BEGIN DATA EXTRACT
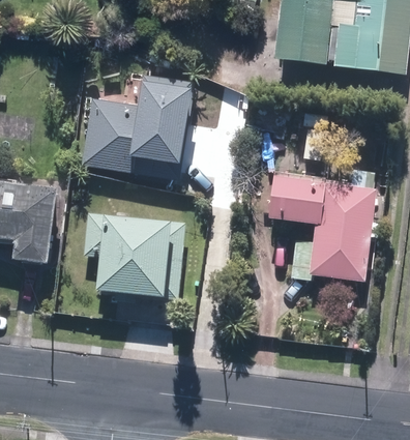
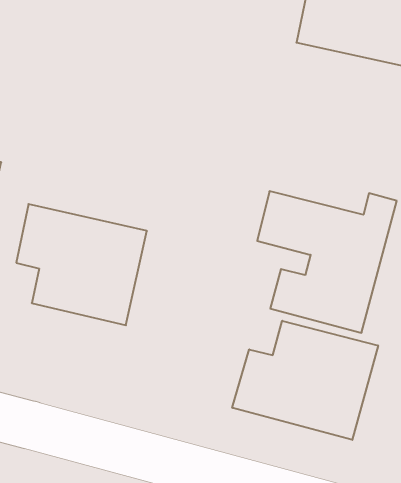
building: [83,79,193,172] -> none
building: none -> [232,321,378,440]

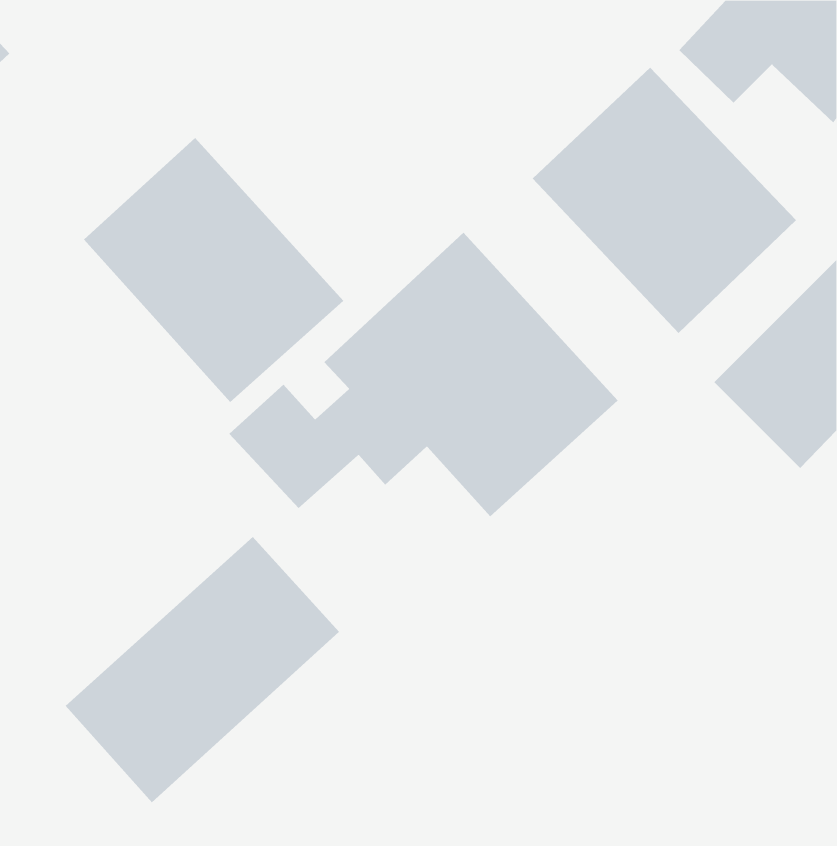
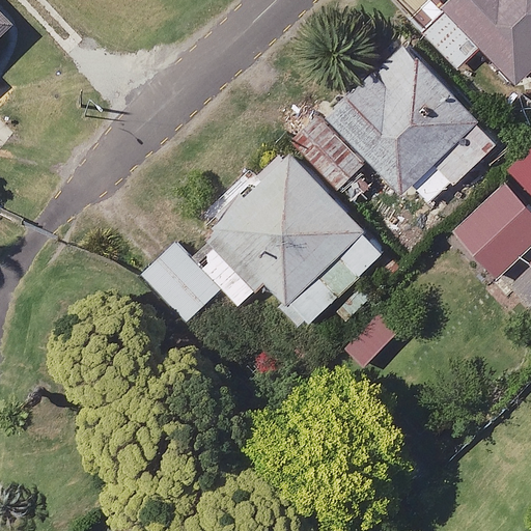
building: [83,137,344,403] -> none
building: [65,536,340,803] -> none

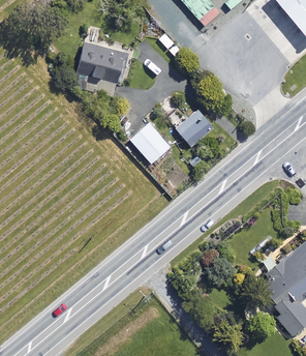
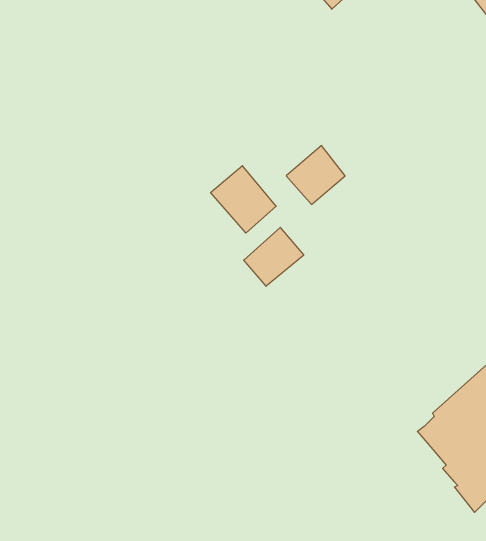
building: [74,42,125,97] -> none
building: none -> [244,227,304,286]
END DATA EXTRACT
EXERCISE PROMPT
Using the listing above, copy exactly the lines from the one that contains "building: [83,137,344,403] -> none" through its last line, both included, but not the pictures.

ANSWER TO THIS TASK
building: [83,137,344,403] -> none
building: [65,536,340,803] -> none

building: [74,42,125,97] -> none
building: none -> [244,227,304,286]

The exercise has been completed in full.